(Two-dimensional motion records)
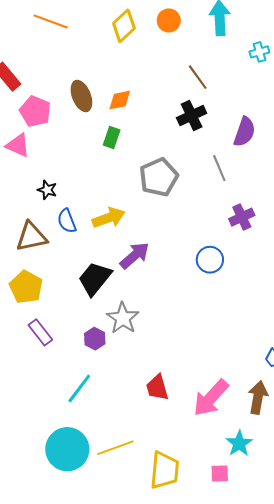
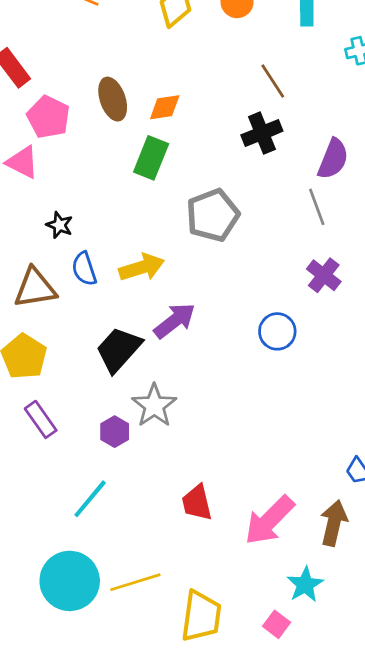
green rectangle: (112, 138) -> (151, 158), size x1.4
gray line: (219, 168) -> (317, 207), moved
purple cross: (242, 217) -> (324, 275), turned -30
pink square: (220, 473) -> (276, 624), turned 36

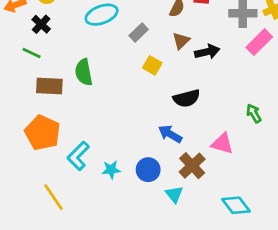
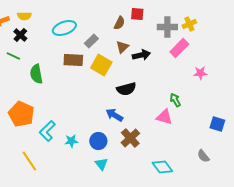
yellow square: (152, 65) -> (101, 65), size x1.5
green semicircle: (84, 72) -> (36, 74), moved
brown rectangle: (49, 86) -> (73, 60), moved
pink triangle: (222, 144) -> (164, 117), moved
cyan triangle: (174, 194) -> (101, 164), moved

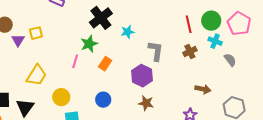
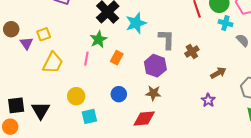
cyan star: (128, 32) -> (136, 23), size x1.5
brown cross: (190, 52) -> (192, 52), moved
yellow trapezoid: (36, 75) -> (53, 63), moved
brown arrow: (203, 89) -> (218, 73), turned -35
brown star: (146, 103) -> (153, 93), moved

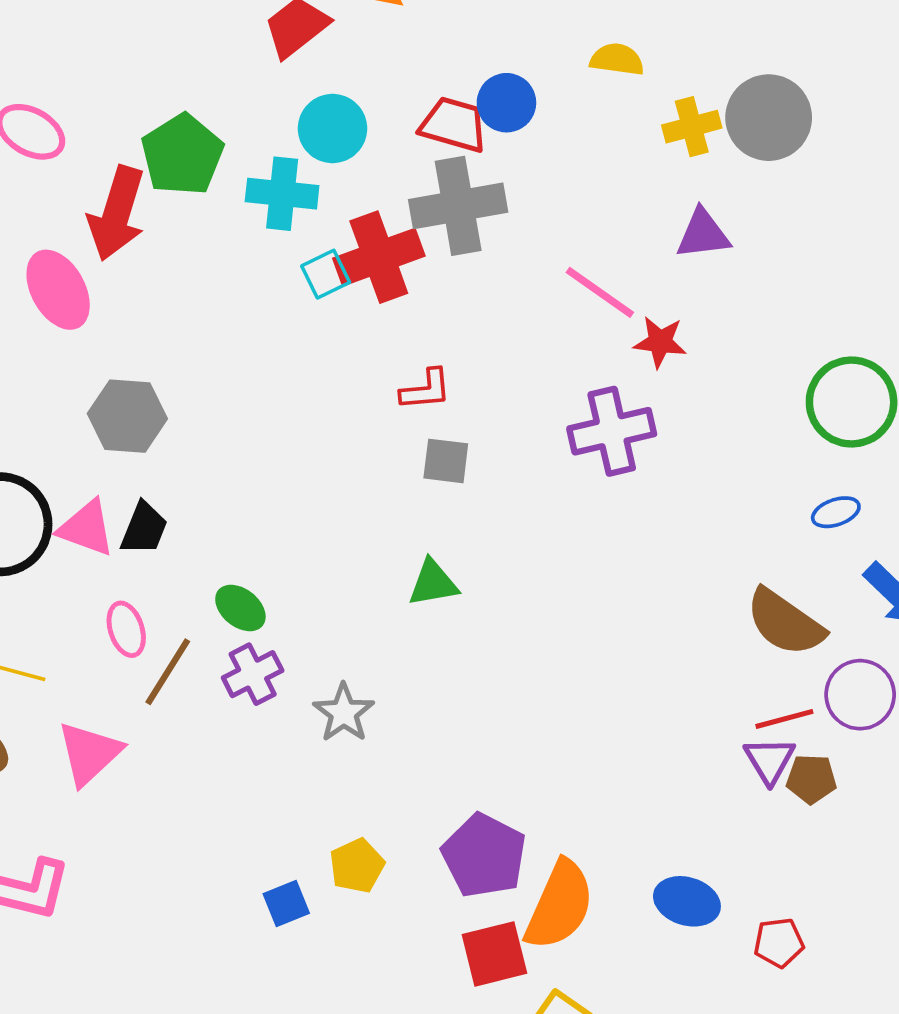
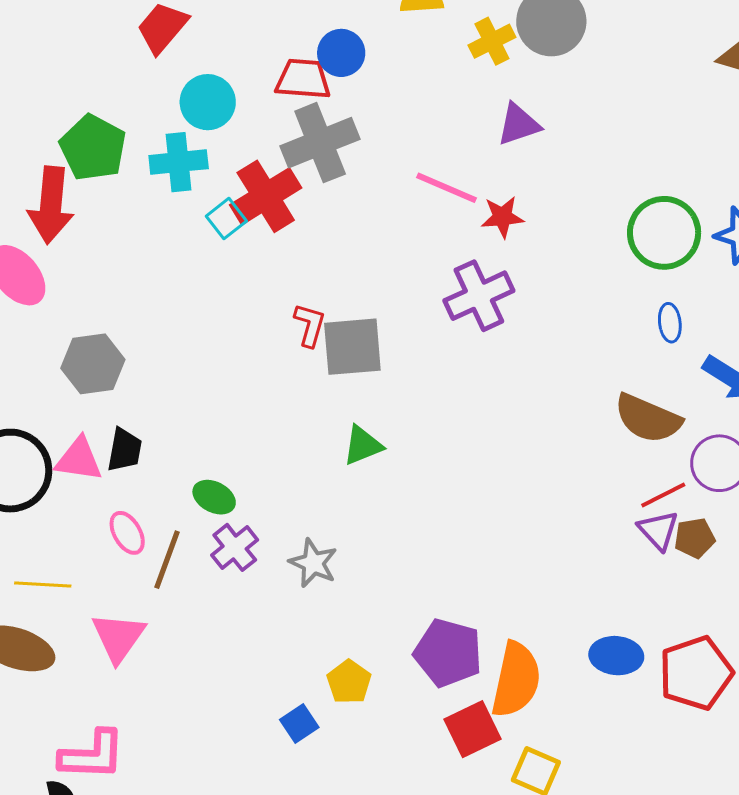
red L-shape: (426, 390) -> (310, 325), moved, turned -57
gray square: (446, 461) -> (352, 347), size x1.6
blue ellipse: (836, 512) -> (670, 323), turned -66
red pentagon: (779, 943) -> (696, 673), size x1.8

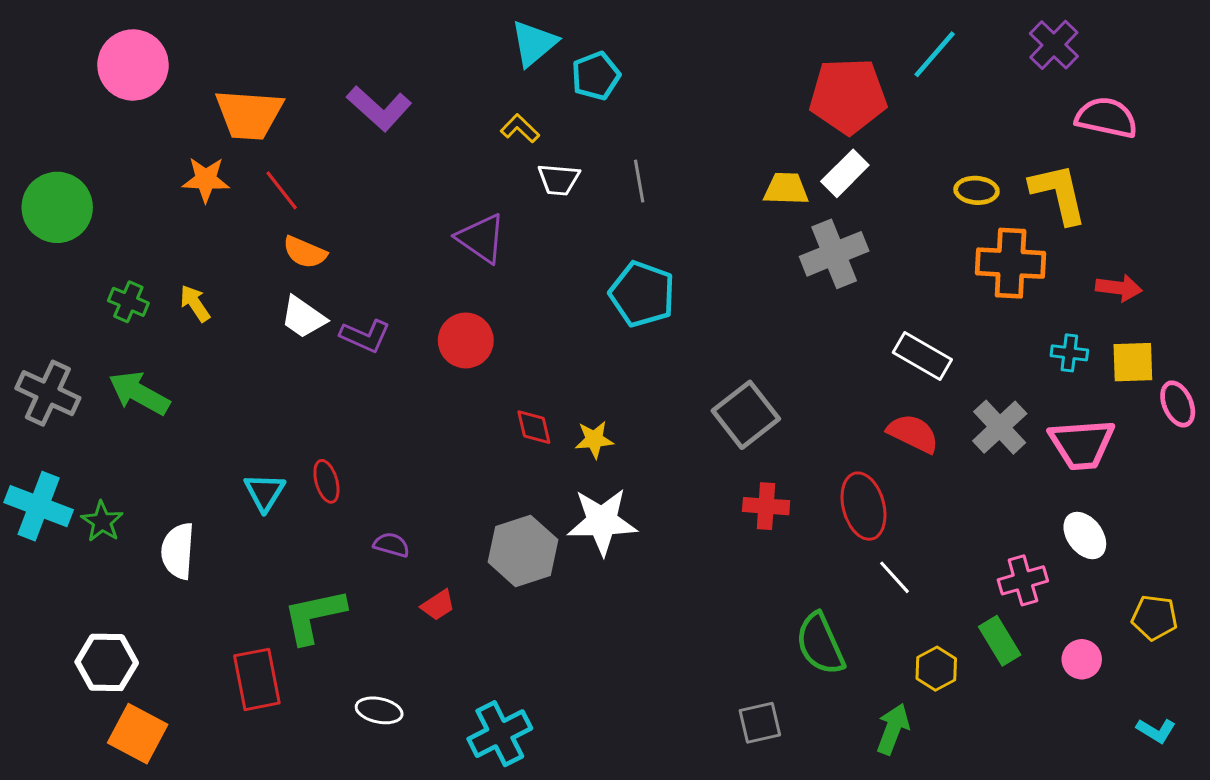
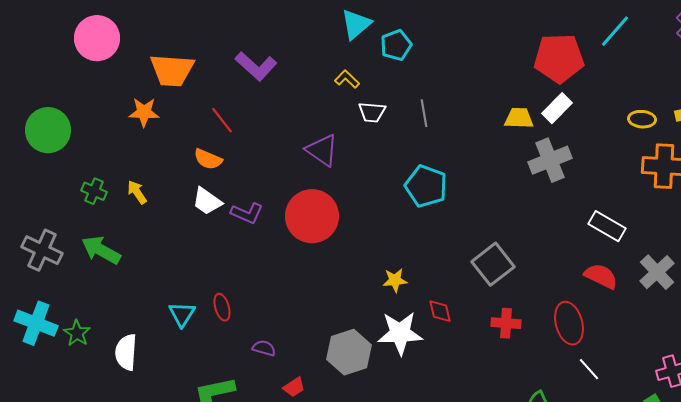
red line: (282, 190) -> (222, 120), moved
red circle: (466, 340) -> (312, 216), size x1.5
red diamond: (534, 427) -> (440, 311), moved

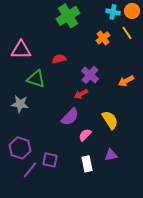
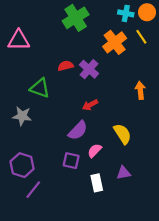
orange cross: (103, 38) -> (115, 42), size x1.5
pink triangle: (21, 50) -> (19, 40), moved
purple cross: (90, 75) -> (89, 69), moved
orange arrow: (126, 81) -> (140, 90), turned 112
purple square: (50, 160) -> (71, 161), moved

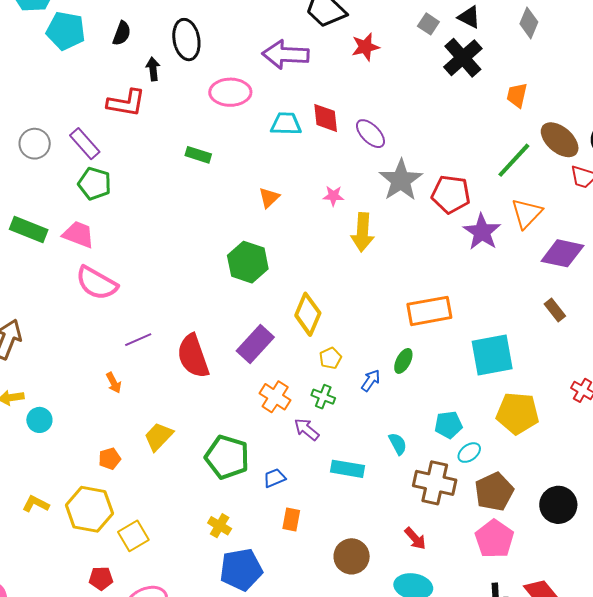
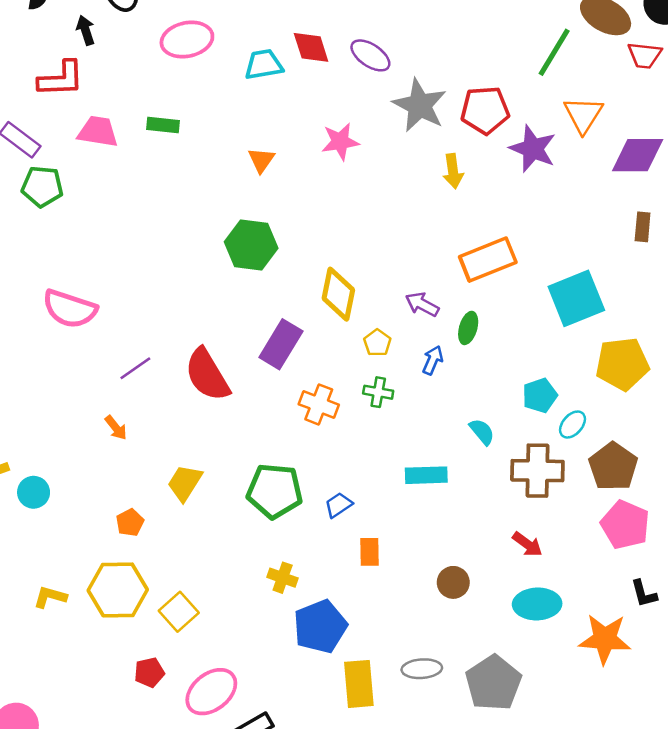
pink star: (333, 196) -> (340, 142), size x1.4
yellow arrow: (363, 232) -> (453, 171), moved, size x0.7
pink trapezoid: (78, 234) -> (98, 132), moved
brown rectangle: (555, 310) -> (643, 227), turned 55
purple arrow: (307, 429) -> (422, 304), moved
brown circle: (352, 556) -> (453, 582), size x0.7

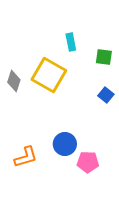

§ **WORK TO COMPLETE**: Copy out the entries verbatim and leave the images out.

§ **ANSWER FOR THIS EXERCISE**:
green rectangle: (112, 138) -> (151, 158), size x1.4
gray line: (219, 168) -> (317, 207), moved
purple cross: (242, 217) -> (324, 275), turned -30
pink square: (220, 473) -> (276, 624), turned 36

yellow square: (152, 65) -> (101, 65), size x1.5
green semicircle: (84, 72) -> (36, 74), moved
brown rectangle: (49, 86) -> (73, 60), moved
pink triangle: (222, 144) -> (164, 117), moved
cyan triangle: (174, 194) -> (101, 164), moved

cyan star: (128, 32) -> (136, 23), size x1.5
brown cross: (190, 52) -> (192, 52), moved
yellow trapezoid: (36, 75) -> (53, 63), moved
brown arrow: (203, 89) -> (218, 73), turned -35
brown star: (146, 103) -> (153, 93), moved

red L-shape: (426, 390) -> (310, 325), moved, turned -57
gray square: (446, 461) -> (352, 347), size x1.6
blue ellipse: (836, 512) -> (670, 323), turned -66
red pentagon: (779, 943) -> (696, 673), size x1.8

red line: (282, 190) -> (222, 120), moved
red circle: (466, 340) -> (312, 216), size x1.5
red diamond: (534, 427) -> (440, 311), moved

orange cross: (103, 38) -> (115, 42), size x1.5
pink triangle: (21, 50) -> (19, 40), moved
purple cross: (90, 75) -> (89, 69), moved
orange arrow: (126, 81) -> (140, 90), turned 112
purple square: (50, 160) -> (71, 161), moved

pink star: (333, 196) -> (340, 142), size x1.4
yellow arrow: (363, 232) -> (453, 171), moved, size x0.7
pink trapezoid: (78, 234) -> (98, 132), moved
brown rectangle: (555, 310) -> (643, 227), turned 55
purple arrow: (307, 429) -> (422, 304), moved
brown circle: (352, 556) -> (453, 582), size x0.7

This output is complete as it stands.